• _What to do_
The only acceptable reply is the number of lines in the material below that hold "tile".

━━━

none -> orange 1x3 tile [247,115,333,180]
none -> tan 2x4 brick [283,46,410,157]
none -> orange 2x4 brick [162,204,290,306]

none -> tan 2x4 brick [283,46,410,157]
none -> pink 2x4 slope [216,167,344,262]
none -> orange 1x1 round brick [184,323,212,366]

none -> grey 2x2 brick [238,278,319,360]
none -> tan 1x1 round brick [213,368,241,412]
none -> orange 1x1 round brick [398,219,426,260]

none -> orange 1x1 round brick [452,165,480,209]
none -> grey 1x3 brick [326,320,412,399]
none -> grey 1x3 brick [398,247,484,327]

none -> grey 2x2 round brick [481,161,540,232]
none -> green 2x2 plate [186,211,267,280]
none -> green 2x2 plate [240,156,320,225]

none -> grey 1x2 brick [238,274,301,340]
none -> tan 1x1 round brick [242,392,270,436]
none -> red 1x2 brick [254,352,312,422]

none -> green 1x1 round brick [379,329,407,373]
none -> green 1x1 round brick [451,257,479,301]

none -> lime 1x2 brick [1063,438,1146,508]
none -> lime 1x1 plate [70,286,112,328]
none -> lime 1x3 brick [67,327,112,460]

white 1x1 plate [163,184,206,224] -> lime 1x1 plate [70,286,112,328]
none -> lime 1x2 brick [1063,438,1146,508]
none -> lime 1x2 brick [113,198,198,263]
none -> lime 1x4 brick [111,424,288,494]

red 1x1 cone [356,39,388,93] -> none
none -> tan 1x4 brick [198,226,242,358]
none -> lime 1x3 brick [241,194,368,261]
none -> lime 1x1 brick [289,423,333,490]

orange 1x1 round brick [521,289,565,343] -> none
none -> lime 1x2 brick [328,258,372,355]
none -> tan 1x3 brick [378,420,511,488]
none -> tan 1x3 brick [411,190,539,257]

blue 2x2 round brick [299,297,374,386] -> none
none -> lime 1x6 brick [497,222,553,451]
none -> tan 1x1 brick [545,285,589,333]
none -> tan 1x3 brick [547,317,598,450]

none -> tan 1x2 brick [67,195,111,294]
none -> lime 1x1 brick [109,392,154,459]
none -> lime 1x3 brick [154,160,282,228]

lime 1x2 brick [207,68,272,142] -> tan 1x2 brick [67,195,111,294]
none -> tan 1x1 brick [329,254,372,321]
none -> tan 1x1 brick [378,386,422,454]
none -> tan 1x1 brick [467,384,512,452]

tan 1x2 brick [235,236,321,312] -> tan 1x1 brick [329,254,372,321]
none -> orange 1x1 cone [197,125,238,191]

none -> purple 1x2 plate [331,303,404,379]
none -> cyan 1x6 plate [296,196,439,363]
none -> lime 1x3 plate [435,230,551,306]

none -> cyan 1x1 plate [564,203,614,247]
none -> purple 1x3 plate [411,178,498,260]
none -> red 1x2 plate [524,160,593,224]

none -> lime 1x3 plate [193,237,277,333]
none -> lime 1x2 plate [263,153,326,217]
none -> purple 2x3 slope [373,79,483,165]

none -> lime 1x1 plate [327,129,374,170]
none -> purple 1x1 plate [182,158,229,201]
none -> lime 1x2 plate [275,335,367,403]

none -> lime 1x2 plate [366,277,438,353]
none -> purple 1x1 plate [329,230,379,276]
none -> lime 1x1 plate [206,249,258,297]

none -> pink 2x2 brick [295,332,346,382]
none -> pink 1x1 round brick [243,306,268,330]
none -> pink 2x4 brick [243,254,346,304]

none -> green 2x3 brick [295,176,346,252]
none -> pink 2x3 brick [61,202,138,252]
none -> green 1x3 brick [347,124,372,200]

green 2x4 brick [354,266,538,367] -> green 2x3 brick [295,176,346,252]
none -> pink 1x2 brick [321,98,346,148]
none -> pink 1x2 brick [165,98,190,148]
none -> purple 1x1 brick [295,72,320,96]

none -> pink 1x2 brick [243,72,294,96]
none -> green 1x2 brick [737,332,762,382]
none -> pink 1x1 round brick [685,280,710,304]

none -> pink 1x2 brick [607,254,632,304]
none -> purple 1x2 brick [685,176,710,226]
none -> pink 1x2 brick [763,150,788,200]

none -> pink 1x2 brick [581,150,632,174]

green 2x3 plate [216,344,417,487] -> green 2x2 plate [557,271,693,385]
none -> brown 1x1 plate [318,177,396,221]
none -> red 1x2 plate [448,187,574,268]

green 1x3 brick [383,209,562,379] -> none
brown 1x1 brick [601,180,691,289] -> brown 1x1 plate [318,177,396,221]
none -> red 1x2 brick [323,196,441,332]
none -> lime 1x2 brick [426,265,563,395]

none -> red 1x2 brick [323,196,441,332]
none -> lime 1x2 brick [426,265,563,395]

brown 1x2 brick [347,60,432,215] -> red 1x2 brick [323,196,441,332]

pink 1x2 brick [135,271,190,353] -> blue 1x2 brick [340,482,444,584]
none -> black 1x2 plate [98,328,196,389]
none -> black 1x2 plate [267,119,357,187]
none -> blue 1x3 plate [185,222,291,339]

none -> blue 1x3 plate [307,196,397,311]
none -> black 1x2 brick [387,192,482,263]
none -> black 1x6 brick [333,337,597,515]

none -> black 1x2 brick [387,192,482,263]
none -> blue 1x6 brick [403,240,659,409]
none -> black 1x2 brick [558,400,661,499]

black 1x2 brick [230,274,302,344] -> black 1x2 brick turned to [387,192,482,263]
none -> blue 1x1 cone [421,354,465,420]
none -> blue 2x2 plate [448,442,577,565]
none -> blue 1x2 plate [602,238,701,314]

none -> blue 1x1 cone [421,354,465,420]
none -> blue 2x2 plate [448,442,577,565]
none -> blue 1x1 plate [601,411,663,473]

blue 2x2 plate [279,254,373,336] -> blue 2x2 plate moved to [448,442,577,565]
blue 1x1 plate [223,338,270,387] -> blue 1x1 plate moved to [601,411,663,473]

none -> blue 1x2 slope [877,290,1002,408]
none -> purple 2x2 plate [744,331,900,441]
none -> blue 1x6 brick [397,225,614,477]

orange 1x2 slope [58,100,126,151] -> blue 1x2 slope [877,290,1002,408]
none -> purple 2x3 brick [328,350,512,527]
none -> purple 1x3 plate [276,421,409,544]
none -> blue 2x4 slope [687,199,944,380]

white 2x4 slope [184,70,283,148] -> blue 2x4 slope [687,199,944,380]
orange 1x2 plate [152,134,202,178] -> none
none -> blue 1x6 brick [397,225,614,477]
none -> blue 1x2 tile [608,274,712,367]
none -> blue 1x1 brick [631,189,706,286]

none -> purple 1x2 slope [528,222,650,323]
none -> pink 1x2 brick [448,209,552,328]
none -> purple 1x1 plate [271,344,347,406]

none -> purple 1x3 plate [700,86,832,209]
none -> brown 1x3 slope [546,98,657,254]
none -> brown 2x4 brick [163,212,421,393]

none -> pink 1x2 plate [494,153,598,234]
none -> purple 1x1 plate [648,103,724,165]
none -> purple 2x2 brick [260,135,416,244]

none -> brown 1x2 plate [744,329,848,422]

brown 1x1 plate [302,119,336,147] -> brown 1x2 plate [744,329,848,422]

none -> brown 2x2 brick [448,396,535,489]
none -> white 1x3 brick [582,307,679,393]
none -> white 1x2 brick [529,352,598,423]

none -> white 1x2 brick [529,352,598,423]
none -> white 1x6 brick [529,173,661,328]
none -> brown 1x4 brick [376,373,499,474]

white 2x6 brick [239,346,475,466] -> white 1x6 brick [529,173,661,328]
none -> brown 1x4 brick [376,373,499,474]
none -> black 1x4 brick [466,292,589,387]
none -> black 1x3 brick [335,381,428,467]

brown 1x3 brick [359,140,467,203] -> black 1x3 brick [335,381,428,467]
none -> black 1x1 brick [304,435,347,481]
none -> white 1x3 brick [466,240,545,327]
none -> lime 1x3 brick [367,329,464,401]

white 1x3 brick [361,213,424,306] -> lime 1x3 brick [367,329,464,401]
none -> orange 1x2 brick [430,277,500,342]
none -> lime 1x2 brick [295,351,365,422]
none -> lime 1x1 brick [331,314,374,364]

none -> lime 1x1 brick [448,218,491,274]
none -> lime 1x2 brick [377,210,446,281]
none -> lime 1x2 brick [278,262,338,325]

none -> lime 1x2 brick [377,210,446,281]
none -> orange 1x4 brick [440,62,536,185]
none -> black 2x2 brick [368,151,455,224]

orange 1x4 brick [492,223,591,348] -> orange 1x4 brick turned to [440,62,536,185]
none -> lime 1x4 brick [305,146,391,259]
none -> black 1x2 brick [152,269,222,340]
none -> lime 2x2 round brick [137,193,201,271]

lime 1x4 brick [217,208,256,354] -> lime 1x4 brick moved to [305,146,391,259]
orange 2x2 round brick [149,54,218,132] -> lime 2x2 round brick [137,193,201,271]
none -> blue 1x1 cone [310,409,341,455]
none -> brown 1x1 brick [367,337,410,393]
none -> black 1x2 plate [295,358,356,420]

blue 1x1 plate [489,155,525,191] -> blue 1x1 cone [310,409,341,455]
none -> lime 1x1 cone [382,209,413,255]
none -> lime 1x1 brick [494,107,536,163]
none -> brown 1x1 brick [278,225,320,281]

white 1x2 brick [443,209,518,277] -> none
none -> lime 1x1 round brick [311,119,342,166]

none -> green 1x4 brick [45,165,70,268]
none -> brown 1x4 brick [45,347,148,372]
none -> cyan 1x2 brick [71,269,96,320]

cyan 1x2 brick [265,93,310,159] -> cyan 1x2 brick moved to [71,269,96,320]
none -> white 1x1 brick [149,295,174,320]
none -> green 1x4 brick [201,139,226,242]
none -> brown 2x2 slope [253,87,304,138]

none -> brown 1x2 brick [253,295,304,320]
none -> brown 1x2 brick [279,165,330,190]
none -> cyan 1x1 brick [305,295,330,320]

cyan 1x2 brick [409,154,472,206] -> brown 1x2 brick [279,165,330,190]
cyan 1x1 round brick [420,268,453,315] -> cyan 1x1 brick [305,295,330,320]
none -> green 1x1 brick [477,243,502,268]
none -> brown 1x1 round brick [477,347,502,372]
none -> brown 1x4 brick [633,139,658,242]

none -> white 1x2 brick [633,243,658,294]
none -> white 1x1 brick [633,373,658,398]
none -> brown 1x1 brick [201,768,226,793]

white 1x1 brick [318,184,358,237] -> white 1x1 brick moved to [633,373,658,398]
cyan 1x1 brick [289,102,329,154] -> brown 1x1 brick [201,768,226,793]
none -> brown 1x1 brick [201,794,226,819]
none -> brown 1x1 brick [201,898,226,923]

━━━

• _Written answer_
2